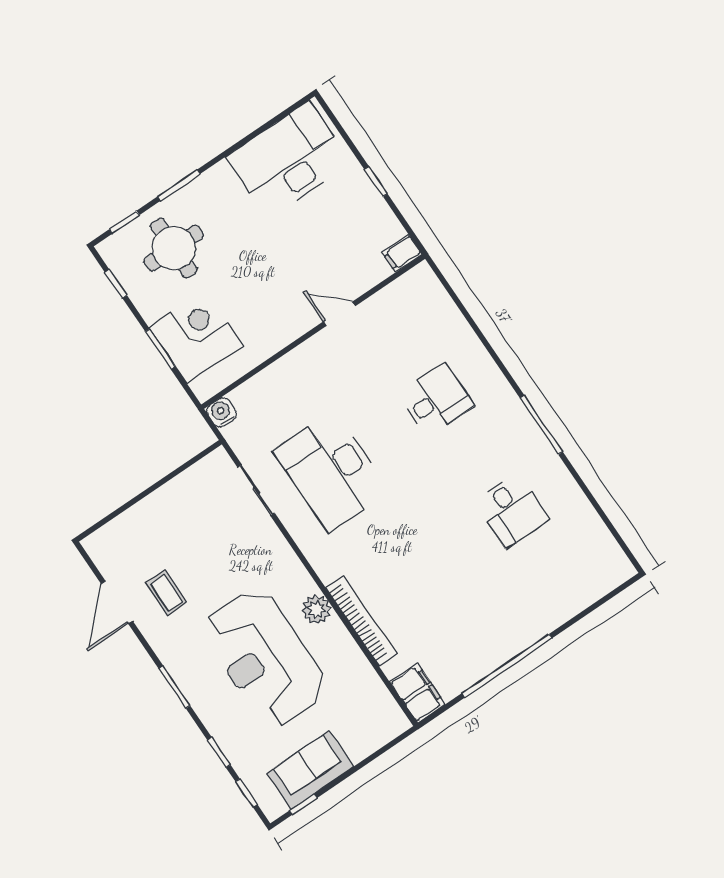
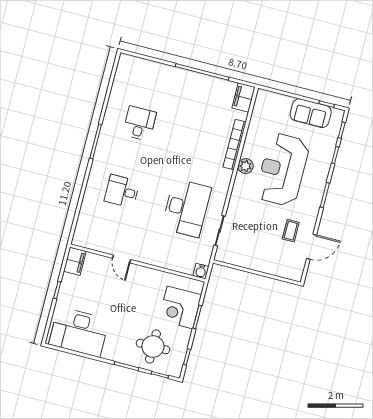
filing cabinet: (402, 253) -> (75, 261), width x2.00
reception desk: (265, 658) -> (282, 170), turned 180

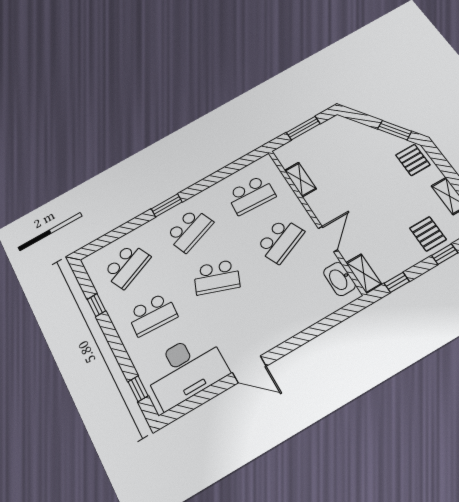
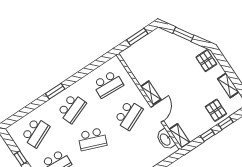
window: (395, 130) -> (183, 34), moved
shelving: (300, 180) -> (151, 93), moved
window: (397, 282) -> (208, 135), moved

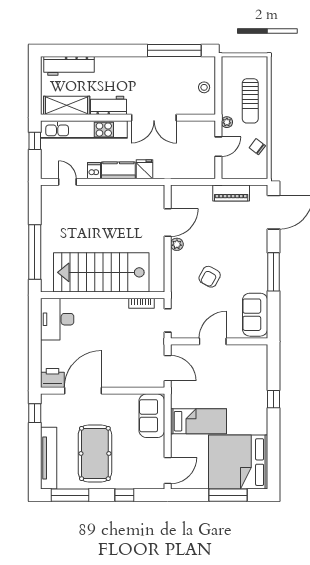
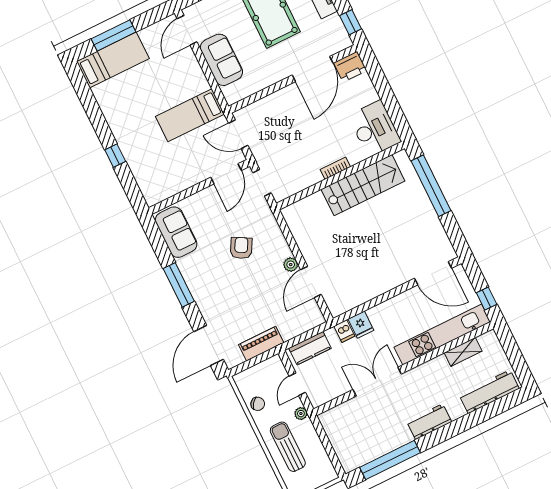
stool: (204, 87) -> (341, 437), removed
shelving: (67, 105) -> (463, 352), width x0.67, depth x0.75
workbench: (109, 105) -> (429, 422), moved, turned 180
kitchen counter: (118, 170) -> (310, 348), moved
dishwasher: (94, 171) -> (344, 331), moved
door: (67, 182) -> (433, 273), width x1.88
stairs: (101, 272) -> (363, 185), width x0.73, depth x0.66
bookcase: (141, 303) -> (335, 168), moved
door: (213, 341) -> (226, 174), moved
sofa: (152, 416) -> (221, 60), moved
bed: (198, 421) -> (190, 115), moved
bed: (238, 462) -> (113, 60), width x0.49

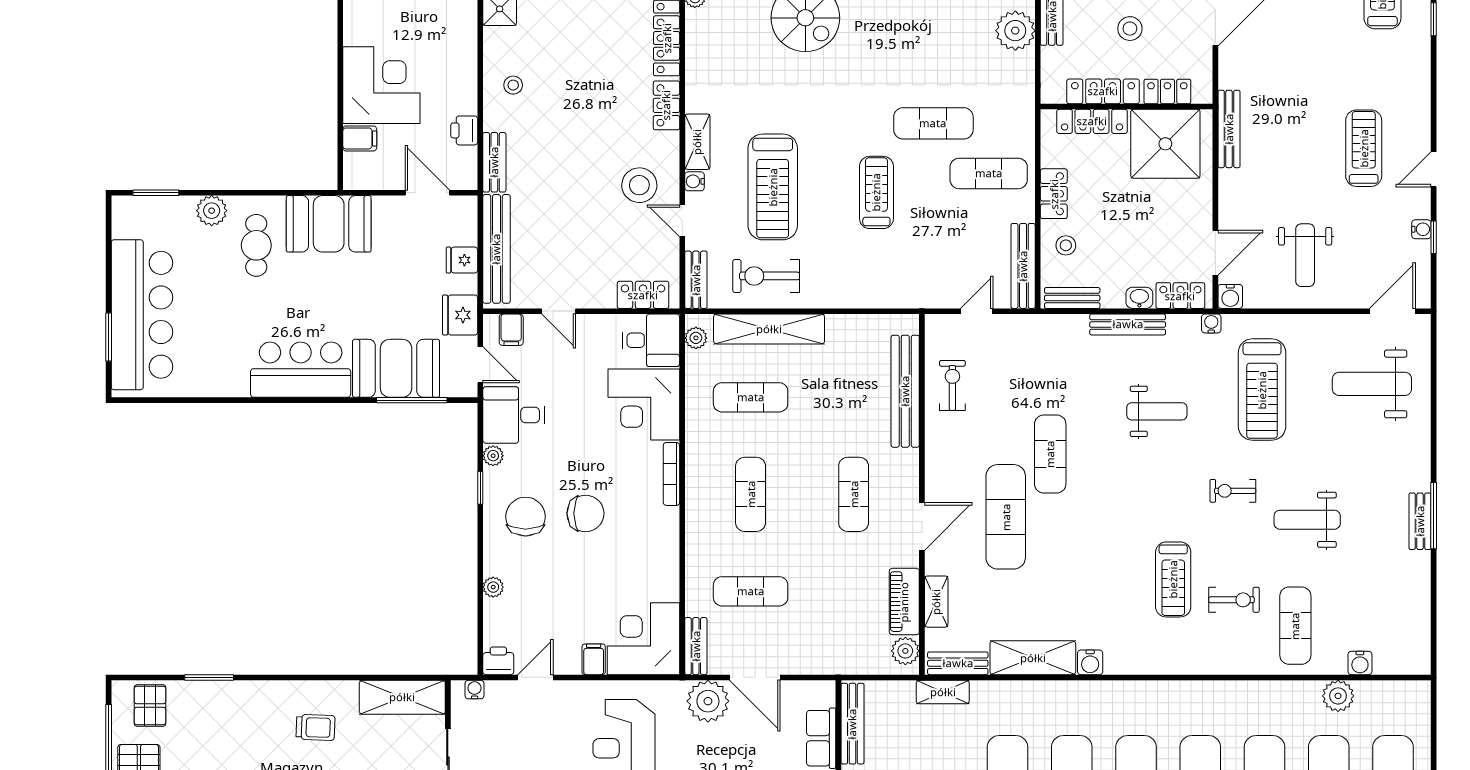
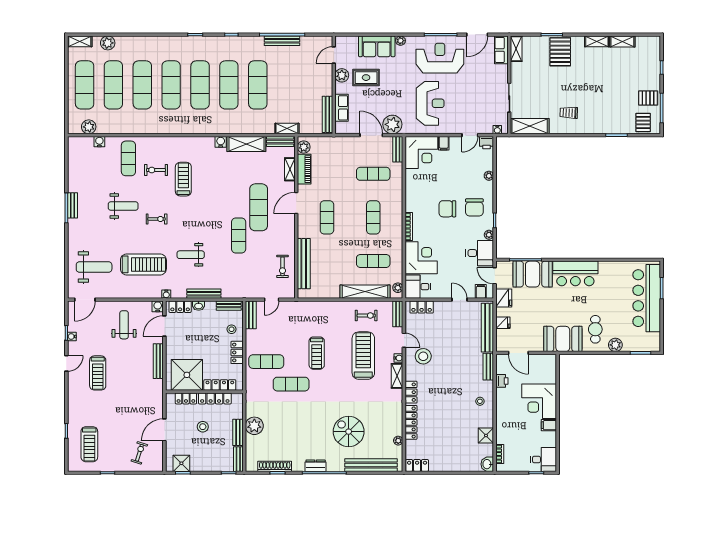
bench: (1229, 129) -> (158, 361), moved
filing cabinet: (360, 138) -> (549, 425), moved
bench: (1023, 266) -> (251, 315), width x0.73
exercise bike: (766, 276) -> (366, 316), width x0.73, depth x0.72
treadmill: (1262, 390) -> (143, 264), turned 90
plant: (1338, 696) -> (89, 127), moved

■ ■ ■

**Assignment:** Only the number is required: state how many lines of the entries hold the word "window".

**Result:** 2